→ Exercise aim:
Lines outside the range are not wanted. Give again exactly the lines between the line holding "The camera went 65" and the line holding "What was the zusobe", inclusive, from the listing below.

Task data Block Start

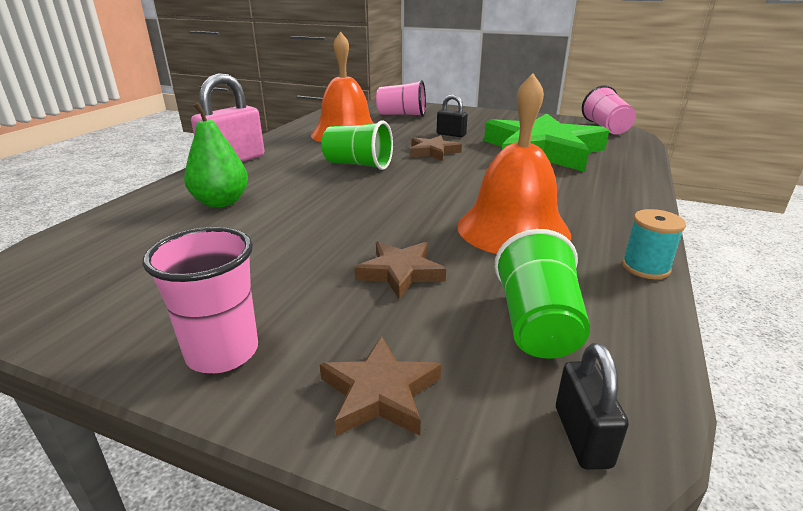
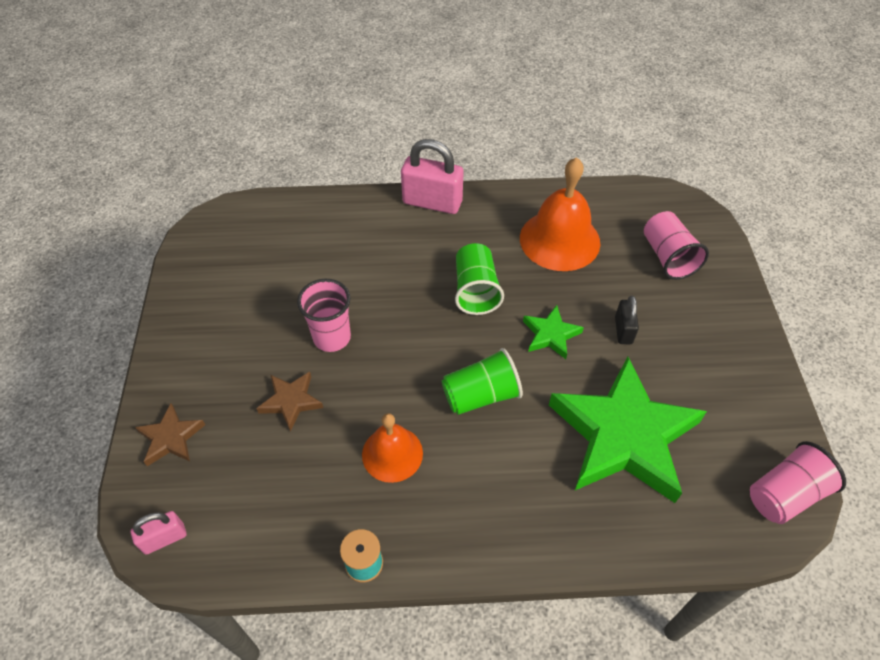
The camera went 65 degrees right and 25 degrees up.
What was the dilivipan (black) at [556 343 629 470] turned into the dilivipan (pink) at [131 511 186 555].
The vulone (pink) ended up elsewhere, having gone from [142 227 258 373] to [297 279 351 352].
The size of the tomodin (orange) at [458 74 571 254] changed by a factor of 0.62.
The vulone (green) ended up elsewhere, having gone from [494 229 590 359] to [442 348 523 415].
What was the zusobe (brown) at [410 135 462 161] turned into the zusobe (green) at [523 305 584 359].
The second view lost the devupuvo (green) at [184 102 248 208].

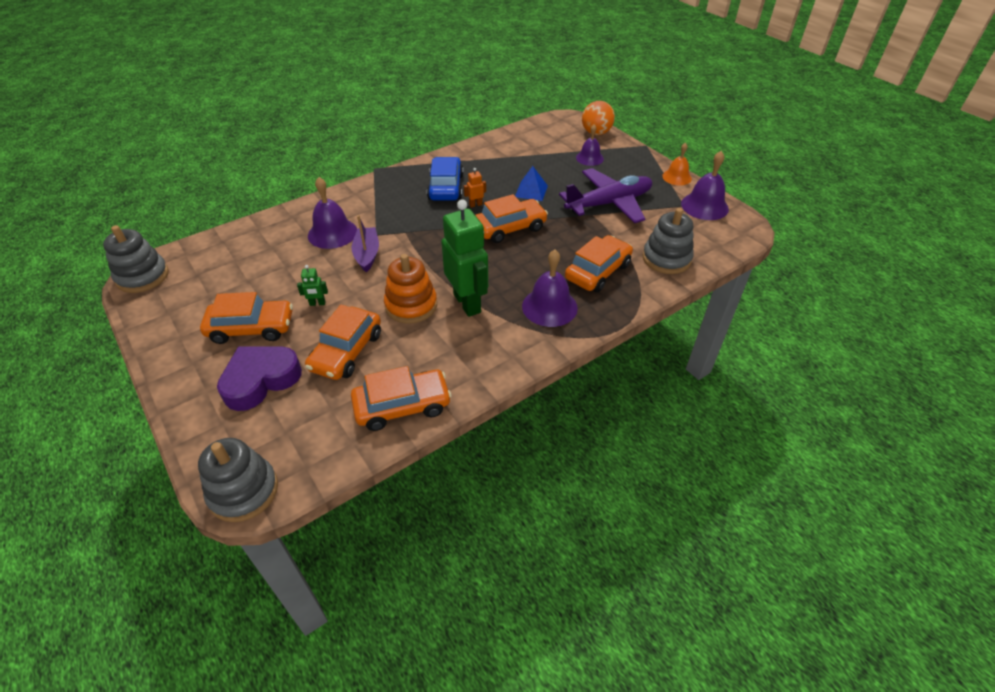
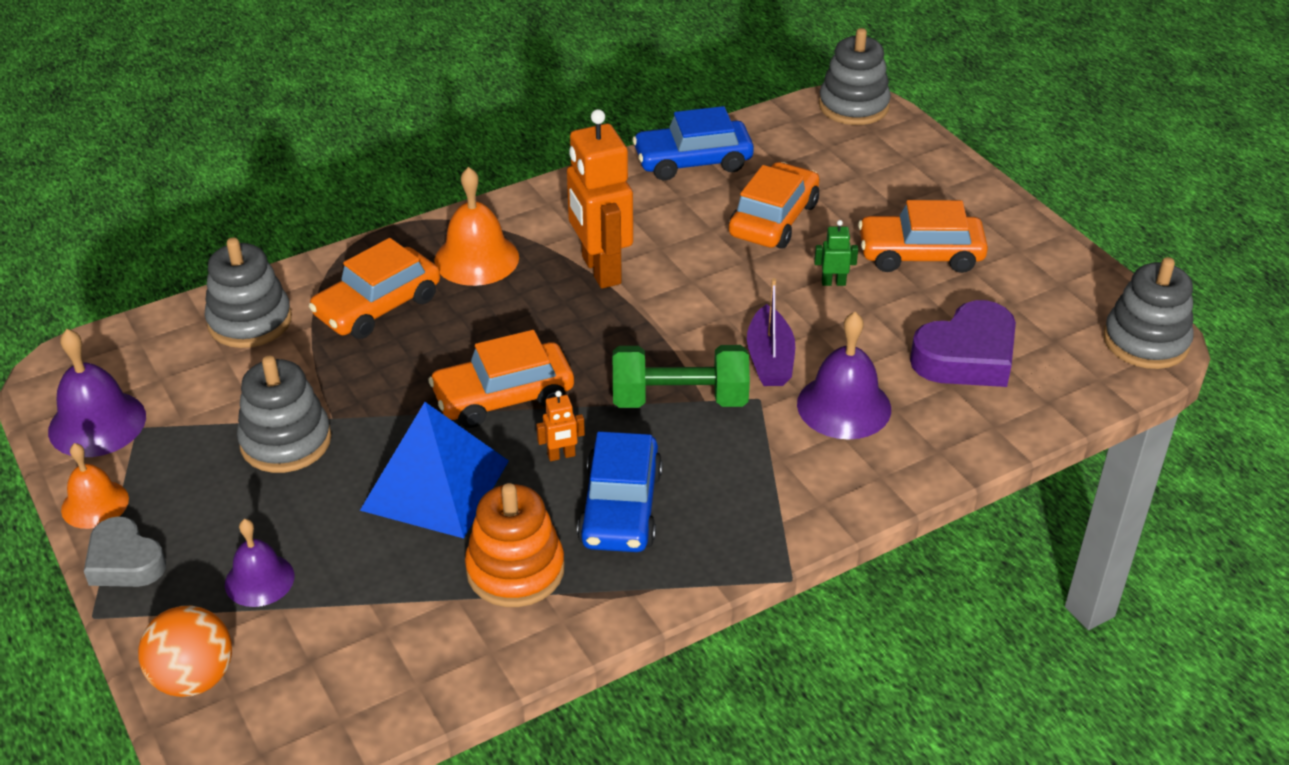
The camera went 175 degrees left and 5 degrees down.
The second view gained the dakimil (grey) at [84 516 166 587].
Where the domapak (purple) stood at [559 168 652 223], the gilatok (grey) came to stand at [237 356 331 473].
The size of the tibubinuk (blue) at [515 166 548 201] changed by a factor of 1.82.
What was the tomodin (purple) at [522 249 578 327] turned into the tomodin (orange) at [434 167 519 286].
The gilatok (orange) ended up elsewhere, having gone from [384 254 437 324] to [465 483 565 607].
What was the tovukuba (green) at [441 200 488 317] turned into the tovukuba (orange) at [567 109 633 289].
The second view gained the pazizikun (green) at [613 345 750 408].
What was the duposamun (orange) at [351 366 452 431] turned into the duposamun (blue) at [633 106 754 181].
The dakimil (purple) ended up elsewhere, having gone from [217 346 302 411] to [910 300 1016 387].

Task data Block End
Task data Block Start

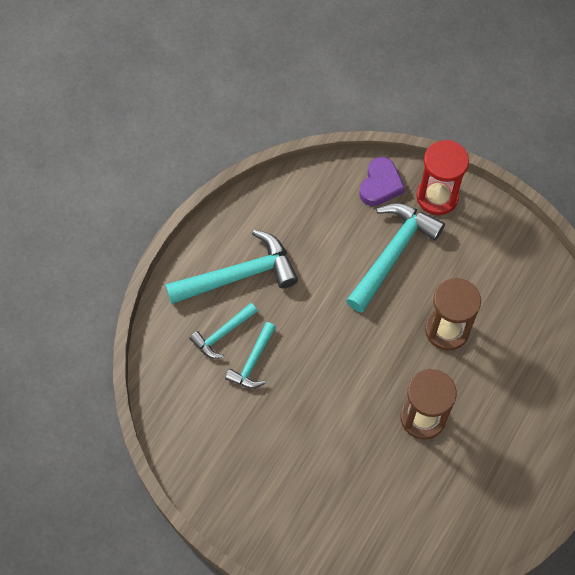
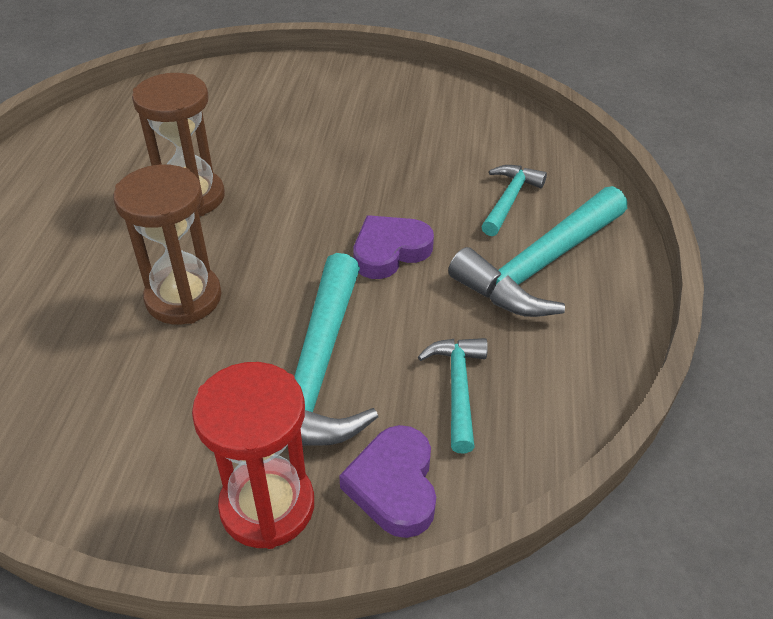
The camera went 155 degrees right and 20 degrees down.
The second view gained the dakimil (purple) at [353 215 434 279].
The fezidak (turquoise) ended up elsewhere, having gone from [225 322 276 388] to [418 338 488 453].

Task data Block End

→ Reply:
The camera went 65 degrees right and 25 degrees up.
What was the dilivipan (black) at [556 343 629 470] turned into the dilivipan (pink) at [131 511 186 555].
The vulone (pink) ended up elsewhere, having gone from [142 227 258 373] to [297 279 351 352].
The size of the tomodin (orange) at [458 74 571 254] changed by a factor of 0.62.
The vulone (green) ended up elsewhere, having gone from [494 229 590 359] to [442 348 523 415].
What was the zusobe (brown) at [410 135 462 161] turned into the zusobe (green) at [523 305 584 359].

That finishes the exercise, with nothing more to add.